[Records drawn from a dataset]
══════════
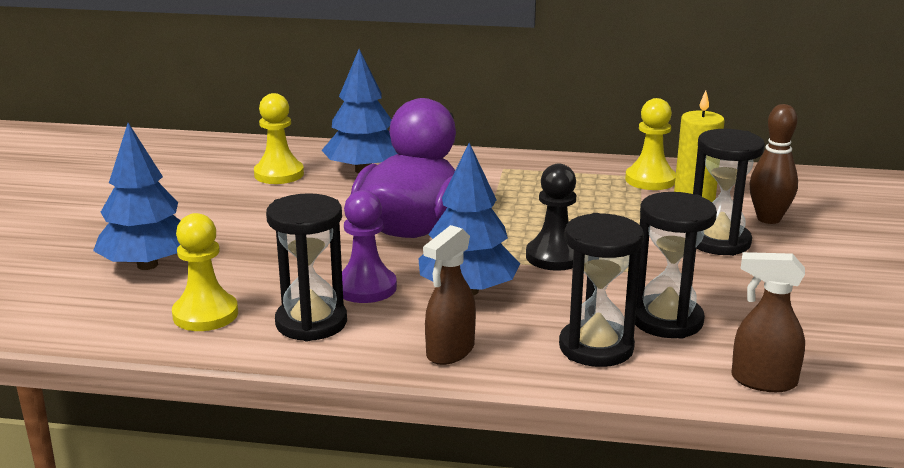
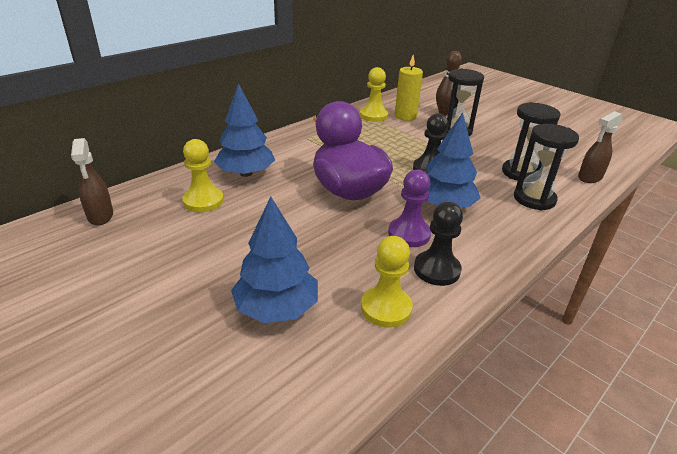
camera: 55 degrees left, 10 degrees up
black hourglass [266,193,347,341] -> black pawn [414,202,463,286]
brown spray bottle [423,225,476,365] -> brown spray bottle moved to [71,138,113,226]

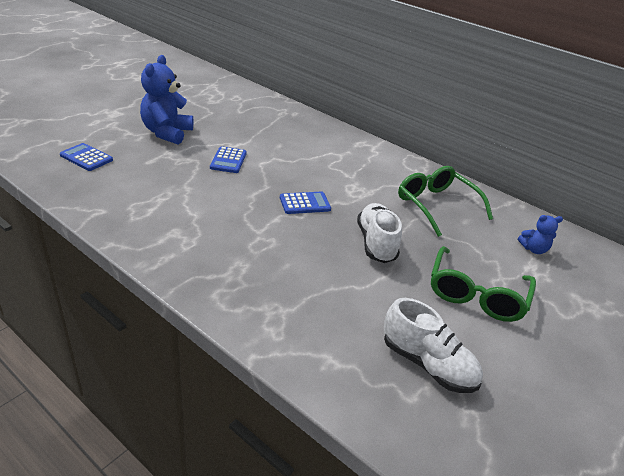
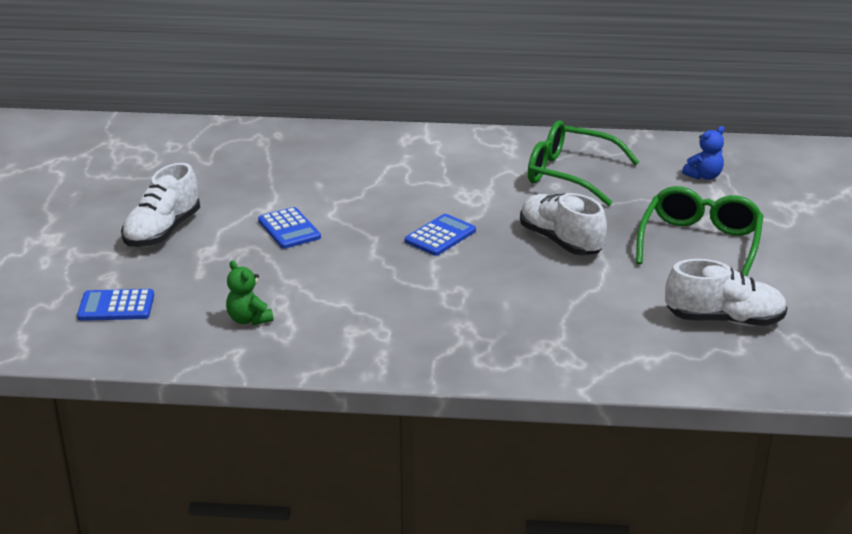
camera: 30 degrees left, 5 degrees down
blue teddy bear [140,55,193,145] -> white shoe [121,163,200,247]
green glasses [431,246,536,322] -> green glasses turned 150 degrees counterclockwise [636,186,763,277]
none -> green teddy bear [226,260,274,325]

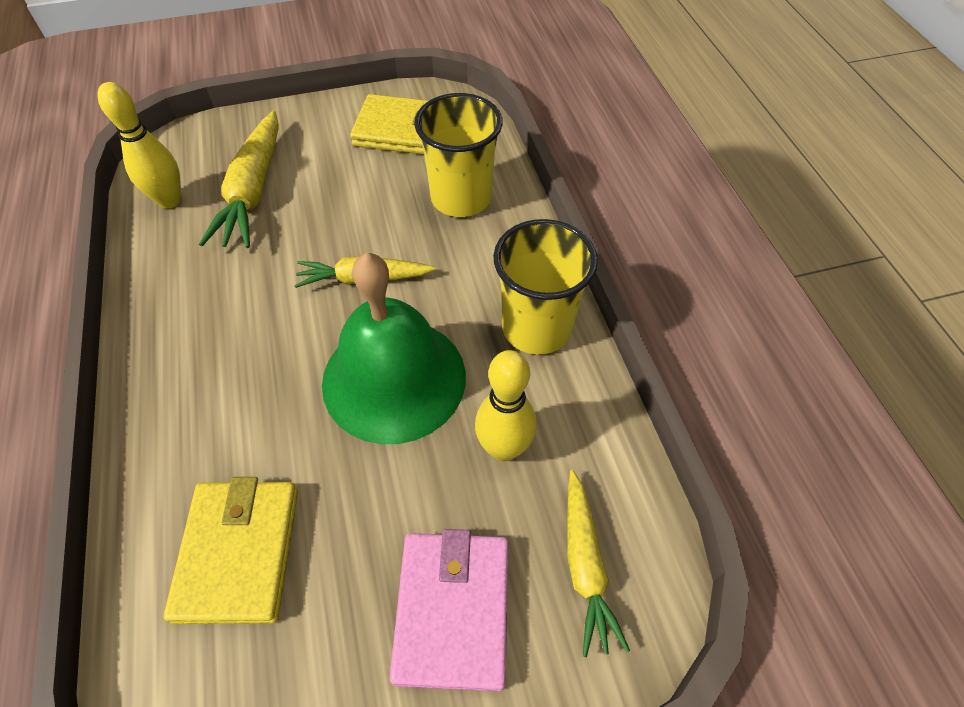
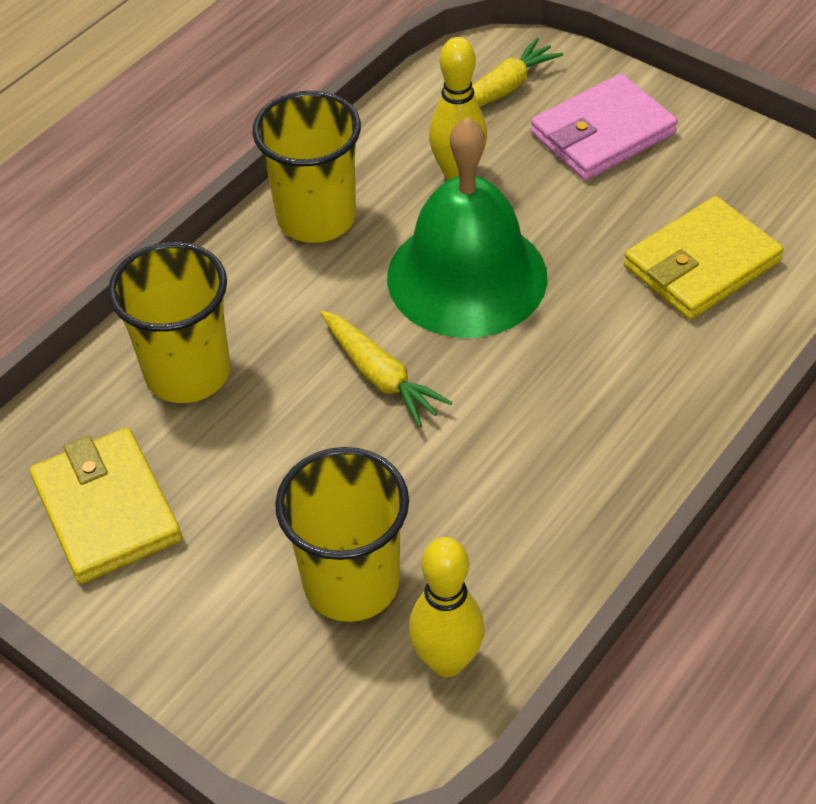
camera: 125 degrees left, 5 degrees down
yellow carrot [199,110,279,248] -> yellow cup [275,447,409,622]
══════════
Count how many lines of the data include the word "down". Your reply should be that number alone.

*FINISHED EXERCISE*
2